:: Exercise ::
Output a character-exact copy of the data, images removed.

:: Records for the exercise ::

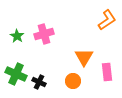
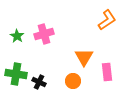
green cross: rotated 15 degrees counterclockwise
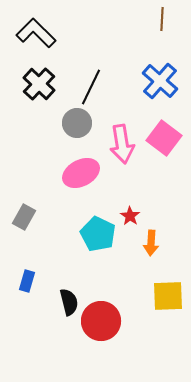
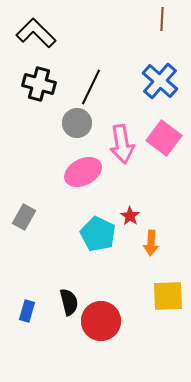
black cross: rotated 28 degrees counterclockwise
pink ellipse: moved 2 px right, 1 px up
blue rectangle: moved 30 px down
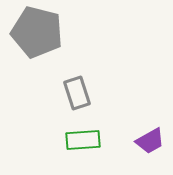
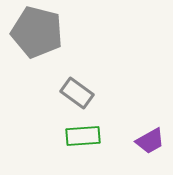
gray rectangle: rotated 36 degrees counterclockwise
green rectangle: moved 4 px up
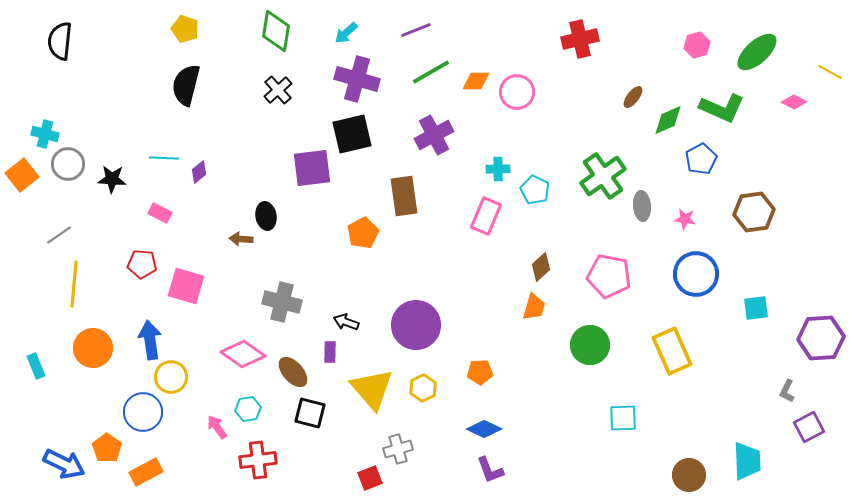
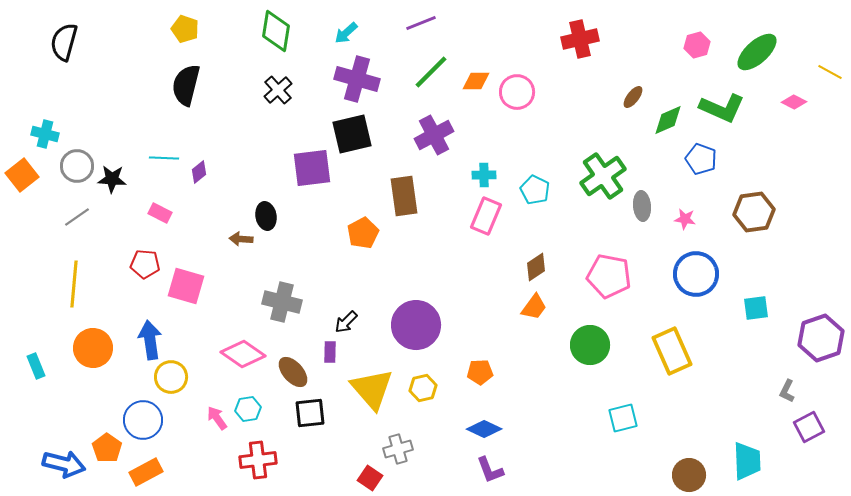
purple line at (416, 30): moved 5 px right, 7 px up
black semicircle at (60, 41): moved 4 px right, 1 px down; rotated 9 degrees clockwise
green line at (431, 72): rotated 15 degrees counterclockwise
blue pentagon at (701, 159): rotated 24 degrees counterclockwise
gray circle at (68, 164): moved 9 px right, 2 px down
cyan cross at (498, 169): moved 14 px left, 6 px down
gray line at (59, 235): moved 18 px right, 18 px up
red pentagon at (142, 264): moved 3 px right
brown diamond at (541, 267): moved 5 px left; rotated 8 degrees clockwise
orange trapezoid at (534, 307): rotated 20 degrees clockwise
black arrow at (346, 322): rotated 65 degrees counterclockwise
purple hexagon at (821, 338): rotated 15 degrees counterclockwise
yellow hexagon at (423, 388): rotated 12 degrees clockwise
blue circle at (143, 412): moved 8 px down
black square at (310, 413): rotated 20 degrees counterclockwise
cyan square at (623, 418): rotated 12 degrees counterclockwise
pink arrow at (217, 427): moved 9 px up
blue arrow at (64, 464): rotated 12 degrees counterclockwise
red square at (370, 478): rotated 35 degrees counterclockwise
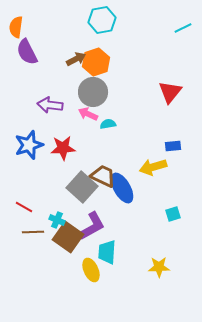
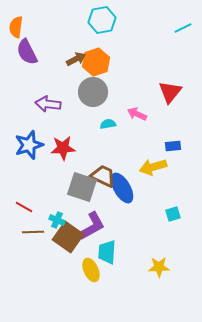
purple arrow: moved 2 px left, 1 px up
pink arrow: moved 49 px right
gray square: rotated 24 degrees counterclockwise
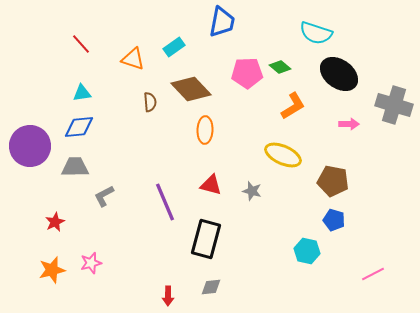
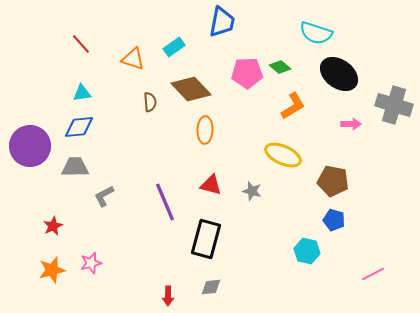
pink arrow: moved 2 px right
red star: moved 2 px left, 4 px down
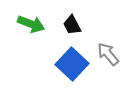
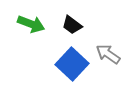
black trapezoid: rotated 25 degrees counterclockwise
gray arrow: rotated 15 degrees counterclockwise
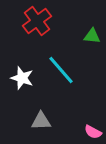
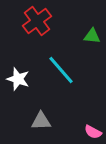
white star: moved 4 px left, 1 px down
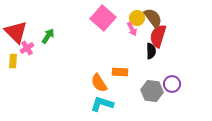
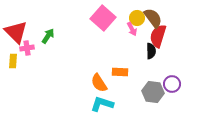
pink cross: rotated 24 degrees clockwise
gray hexagon: moved 1 px right, 1 px down
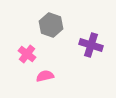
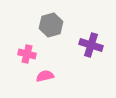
gray hexagon: rotated 25 degrees clockwise
pink cross: rotated 24 degrees counterclockwise
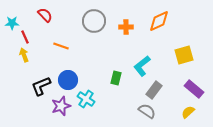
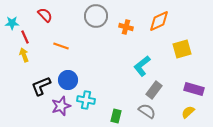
gray circle: moved 2 px right, 5 px up
orange cross: rotated 16 degrees clockwise
yellow square: moved 2 px left, 6 px up
green rectangle: moved 38 px down
purple rectangle: rotated 24 degrees counterclockwise
cyan cross: moved 1 px down; rotated 24 degrees counterclockwise
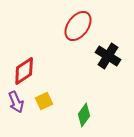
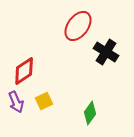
black cross: moved 2 px left, 4 px up
green diamond: moved 6 px right, 2 px up
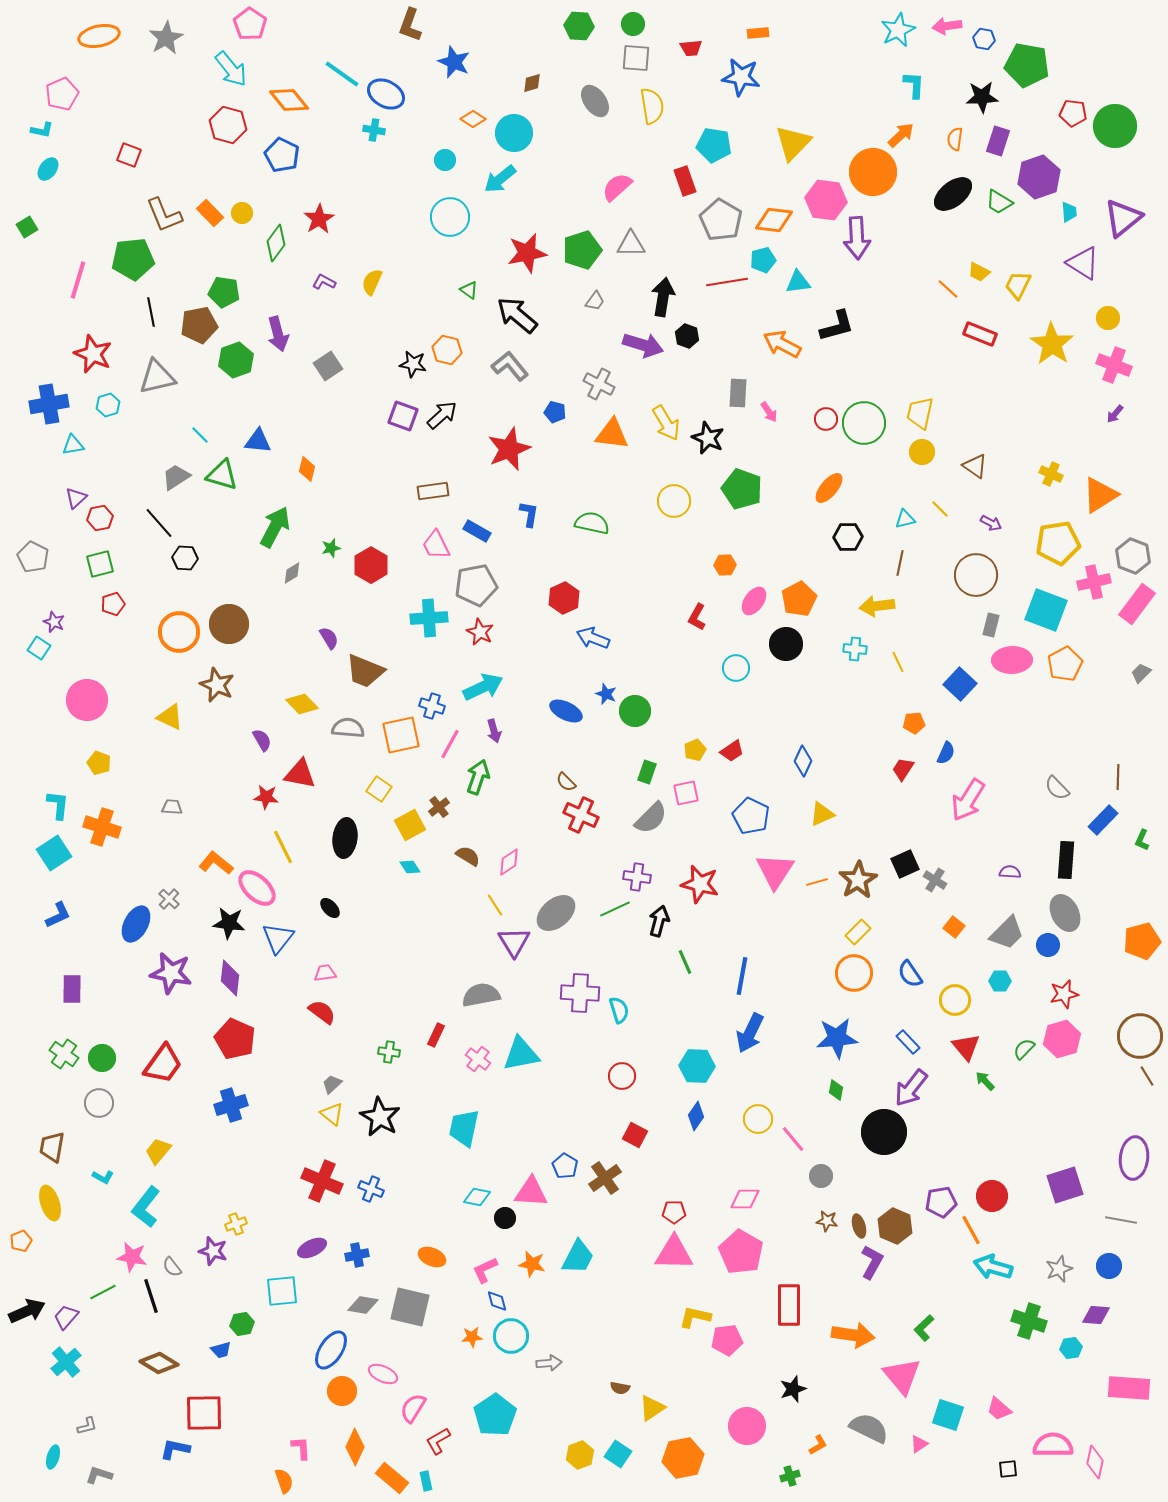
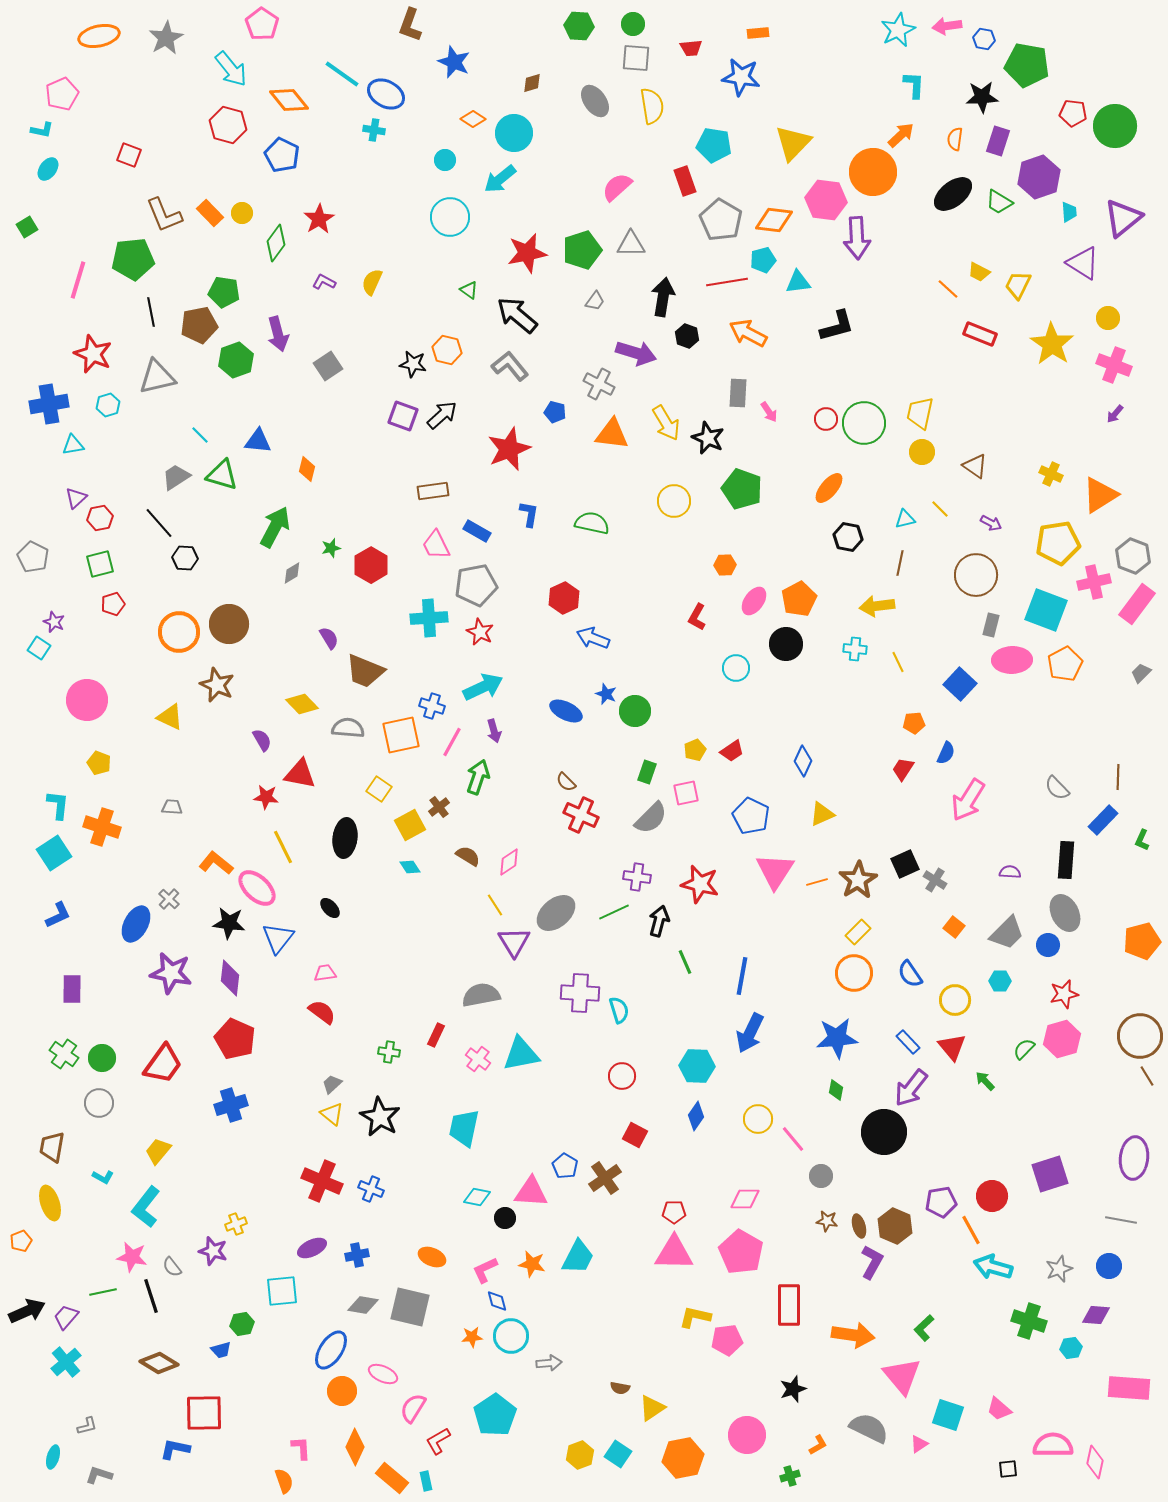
pink pentagon at (250, 24): moved 12 px right
orange arrow at (782, 344): moved 34 px left, 11 px up
purple arrow at (643, 345): moved 7 px left, 8 px down
black hexagon at (848, 537): rotated 12 degrees clockwise
pink line at (450, 744): moved 2 px right, 2 px up
green line at (615, 909): moved 1 px left, 3 px down
red triangle at (966, 1047): moved 14 px left
purple square at (1065, 1185): moved 15 px left, 11 px up
green line at (103, 1292): rotated 16 degrees clockwise
pink circle at (747, 1426): moved 9 px down
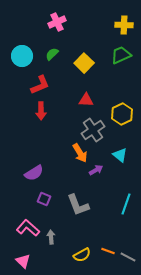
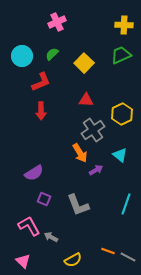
red L-shape: moved 1 px right, 3 px up
pink L-shape: moved 1 px right, 2 px up; rotated 20 degrees clockwise
gray arrow: rotated 56 degrees counterclockwise
yellow semicircle: moved 9 px left, 5 px down
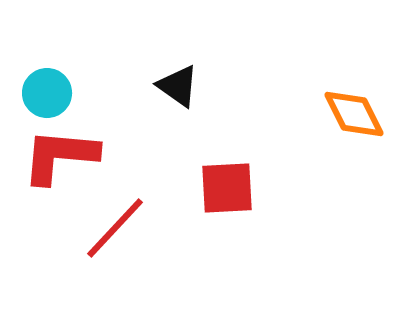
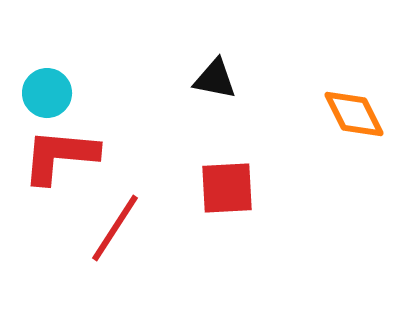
black triangle: moved 37 px right, 7 px up; rotated 24 degrees counterclockwise
red line: rotated 10 degrees counterclockwise
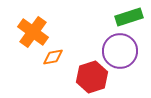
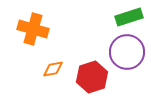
orange cross: moved 3 px up; rotated 20 degrees counterclockwise
purple circle: moved 7 px right, 1 px down
orange diamond: moved 12 px down
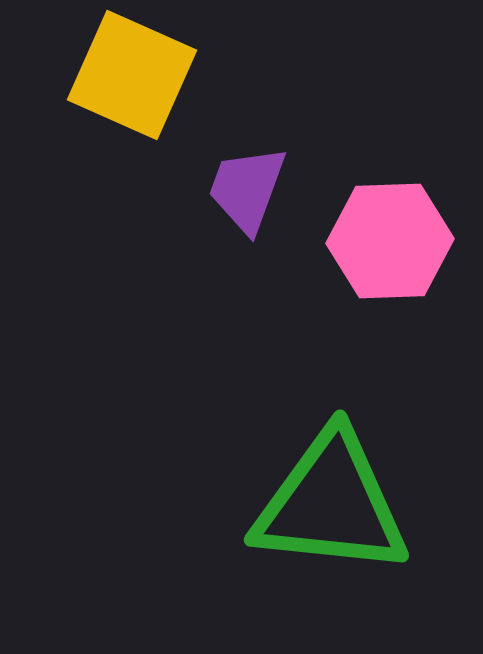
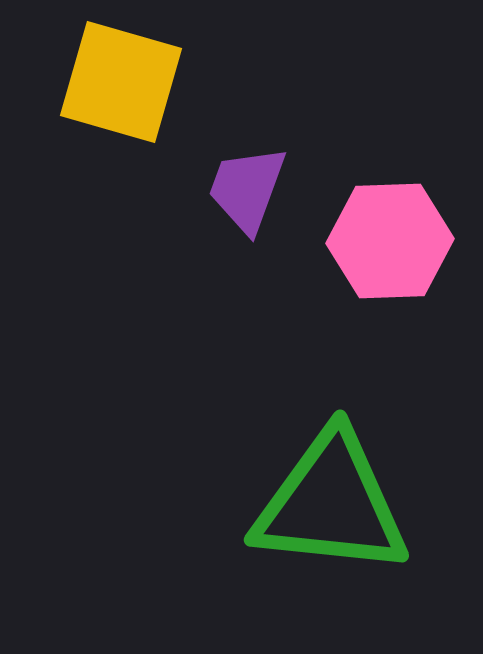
yellow square: moved 11 px left, 7 px down; rotated 8 degrees counterclockwise
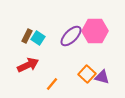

:: Result for this exercise ::
green cross: rotated 15 degrees counterclockwise
black cross: rotated 28 degrees counterclockwise
pink ellipse: moved 2 px right, 1 px up
blue rectangle: moved 30 px down
gray rectangle: rotated 36 degrees counterclockwise
green rectangle: moved 4 px up
purple line at (416, 30): moved 5 px right, 7 px up
black semicircle at (60, 41): moved 4 px right, 1 px down; rotated 9 degrees clockwise
green line at (431, 72): rotated 15 degrees counterclockwise
blue pentagon at (701, 159): rotated 24 degrees counterclockwise
gray circle at (68, 164): moved 9 px right, 2 px down
cyan cross at (498, 169): moved 14 px left, 6 px down
gray line at (59, 235): moved 18 px right, 18 px up
red pentagon at (142, 264): moved 3 px right
brown diamond at (541, 267): moved 5 px left; rotated 8 degrees clockwise
orange trapezoid at (534, 307): rotated 20 degrees clockwise
black arrow at (346, 322): rotated 65 degrees counterclockwise
purple hexagon at (821, 338): rotated 15 degrees counterclockwise
yellow hexagon at (423, 388): rotated 12 degrees clockwise
blue circle at (143, 412): moved 8 px down
black square at (310, 413): rotated 20 degrees counterclockwise
cyan square at (623, 418): rotated 12 degrees counterclockwise
pink arrow at (217, 427): moved 9 px up
blue arrow at (64, 464): rotated 12 degrees counterclockwise
red square at (370, 478): rotated 35 degrees counterclockwise
purple arrow: moved 2 px left, 1 px up
pink arrow: moved 49 px right
gray square: rotated 24 degrees counterclockwise
pink arrow: moved 2 px right
red star: moved 2 px left, 4 px down
black trapezoid: rotated 25 degrees counterclockwise
gray arrow: rotated 15 degrees counterclockwise
white star: moved 4 px left, 1 px down
pink cross: rotated 24 degrees clockwise
gray hexagon: moved 1 px right, 1 px down
gray hexagon: rotated 25 degrees clockwise
pink cross: rotated 24 degrees counterclockwise
gray circle: moved 2 px right, 5 px up
orange cross: rotated 16 degrees clockwise
yellow square: moved 2 px left, 6 px up
green rectangle: moved 38 px down
purple rectangle: rotated 24 degrees counterclockwise
cyan cross: moved 1 px down; rotated 24 degrees counterclockwise
black cross: moved 2 px left, 4 px up
green diamond: moved 6 px right, 2 px up
pink pentagon at (250, 24): moved 12 px right
orange arrow at (782, 344): moved 34 px left, 11 px up
purple arrow at (643, 345): moved 7 px left, 8 px down
black hexagon at (848, 537): rotated 12 degrees clockwise
pink line at (450, 744): moved 2 px right, 2 px up
green line at (615, 909): moved 1 px left, 3 px down
red triangle at (966, 1047): moved 14 px left
purple square at (1065, 1185): moved 15 px left, 11 px up
green line at (103, 1292): rotated 16 degrees clockwise
pink circle at (747, 1426): moved 9 px down
red L-shape: moved 1 px right, 3 px up
pink L-shape: moved 1 px right, 2 px up; rotated 20 degrees clockwise
gray arrow: rotated 56 degrees counterclockwise
yellow semicircle: moved 9 px left, 5 px down
black triangle: moved 37 px right, 7 px up; rotated 24 degrees counterclockwise
red line: rotated 10 degrees counterclockwise
orange cross: moved 3 px up; rotated 20 degrees counterclockwise
purple circle: moved 7 px right, 1 px down
orange diamond: moved 12 px down
yellow square: moved 11 px left, 7 px down; rotated 8 degrees counterclockwise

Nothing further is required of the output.